--- Activity ---
Return the data that follows, keeping every word and mark unchanged.

Records from a data source
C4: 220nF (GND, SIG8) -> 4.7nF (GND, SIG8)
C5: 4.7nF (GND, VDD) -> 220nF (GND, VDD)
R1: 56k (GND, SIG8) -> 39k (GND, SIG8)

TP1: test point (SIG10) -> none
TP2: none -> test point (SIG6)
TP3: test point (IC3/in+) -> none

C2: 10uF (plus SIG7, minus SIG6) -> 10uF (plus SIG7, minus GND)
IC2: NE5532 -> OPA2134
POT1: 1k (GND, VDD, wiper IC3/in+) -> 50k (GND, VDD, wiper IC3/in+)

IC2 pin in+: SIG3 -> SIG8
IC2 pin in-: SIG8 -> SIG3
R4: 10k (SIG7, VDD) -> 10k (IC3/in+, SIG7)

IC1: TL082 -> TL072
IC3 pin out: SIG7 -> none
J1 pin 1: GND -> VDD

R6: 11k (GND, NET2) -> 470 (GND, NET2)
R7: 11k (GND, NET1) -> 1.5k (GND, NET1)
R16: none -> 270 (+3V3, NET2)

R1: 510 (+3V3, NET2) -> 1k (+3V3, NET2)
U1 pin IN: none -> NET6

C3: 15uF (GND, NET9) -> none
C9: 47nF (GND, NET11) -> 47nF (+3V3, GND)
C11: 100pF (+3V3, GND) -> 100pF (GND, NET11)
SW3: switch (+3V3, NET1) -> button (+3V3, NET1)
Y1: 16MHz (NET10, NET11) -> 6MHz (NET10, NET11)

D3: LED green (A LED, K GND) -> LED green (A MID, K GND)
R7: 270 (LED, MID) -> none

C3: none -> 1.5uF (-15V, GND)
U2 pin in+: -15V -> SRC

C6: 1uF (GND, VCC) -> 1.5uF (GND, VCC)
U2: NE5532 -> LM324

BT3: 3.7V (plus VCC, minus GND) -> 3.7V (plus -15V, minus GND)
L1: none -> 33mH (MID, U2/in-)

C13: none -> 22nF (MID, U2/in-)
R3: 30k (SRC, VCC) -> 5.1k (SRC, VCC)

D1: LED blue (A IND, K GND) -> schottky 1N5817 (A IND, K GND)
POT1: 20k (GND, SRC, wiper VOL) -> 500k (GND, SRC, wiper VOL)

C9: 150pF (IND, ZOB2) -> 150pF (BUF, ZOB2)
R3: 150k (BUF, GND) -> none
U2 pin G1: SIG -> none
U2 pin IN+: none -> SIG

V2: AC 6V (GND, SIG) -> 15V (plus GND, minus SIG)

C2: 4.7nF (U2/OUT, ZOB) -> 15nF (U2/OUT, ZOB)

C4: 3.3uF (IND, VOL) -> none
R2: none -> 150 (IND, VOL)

--- Problem solution ---
C4: 220nF (GND, SIG8) -> 4.7nF (GND, SIG8)
C5: 4.7nF (GND, VDD) -> 220nF (GND, VDD)
R1: 56k (GND, SIG8) -> 39k (GND, SIG8)

TP1: test point (SIG10) -> none
TP2: none -> test point (SIG6)
TP3: test point (IC3/in+) -> none

C2: 10uF (plus SIG7, minus SIG6) -> 10uF (plus SIG7, minus GND)
IC2: NE5532 -> OPA2134
POT1: 1k (GND, VDD, wiper IC3/in+) -> 50k (GND, VDD, wiper IC3/in+)

IC2 pin in+: SIG3 -> SIG8
IC2 pin in-: SIG8 -> SIG3
R4: 10k (SIG7, VDD) -> 10k (IC3/in+, SIG7)

IC1: TL082 -> TL072
IC3 pin out: SIG7 -> none
J1 pin 1: GND -> VDD

R6: 11k (GND, NET2) -> 470 (GND, NET2)
R7: 11k (GND, NET1) -> 1.5k (GND, NET1)
R16: none -> 270 (+3V3, NET2)

R1: 510 (+3V3, NET2) -> 1k (+3V3, NET2)
U1 pin IN: none -> NET6

C3: 15uF (GND, NET9) -> none
C9: 47nF (GND, NET11) -> 47nF (+3V3, GND)
C11: 100pF (+3V3, GND) -> 100pF (GND, NET11)
SW3: switch (+3V3, NET1) -> button (+3V3, NET1)
Y1: 16MHz (NET10, NET11) -> 6MHz (NET10, NET11)

D3: LED green (A LED, K GND) -> LED green (A MID, K GND)
R7: 270 (LED, MID) -> none

C3: none -> 1.5uF (-15V, GND)
U2 pin in+: -15V -> SRC

C6: 1uF (GND, VCC) -> 1.5uF (GND, VCC)
U2: NE5532 -> LM324

BT3: 3.7V (plus VCC, minus GND) -> 3.7V (plus -15V, minus GND)
L1: none -> 33mH (MID, U2/in-)

C13: none -> 22nF (MID, U2/in-)
R3: 30k (SRC, VCC) -> 5.1k (SRC, VCC)

D1: LED blue (A IND, K GND) -> schottky 1N5817 (A IND, K GND)
POT1: 20k (GND, SRC, wiper VOL) -> 500k (GND, SRC, wiper VOL)

C9: 150pF (IND, ZOB2) -> 150pF (BUF, ZOB2)
R3: 150k (BUF, GND) -> none
U2 pin G1: SIG -> none
U2 pin IN+: none -> SIG

V2: AC 6V (GND, SIG) -> 15V (plus GND, minus SIG)

C2: 4.7nF (U2/OUT, ZOB) -> 15nF (U2/OUT, ZOB)

C4: 3.3uF (IND, VOL) -> none
R2: none -> 150 (IND, VOL)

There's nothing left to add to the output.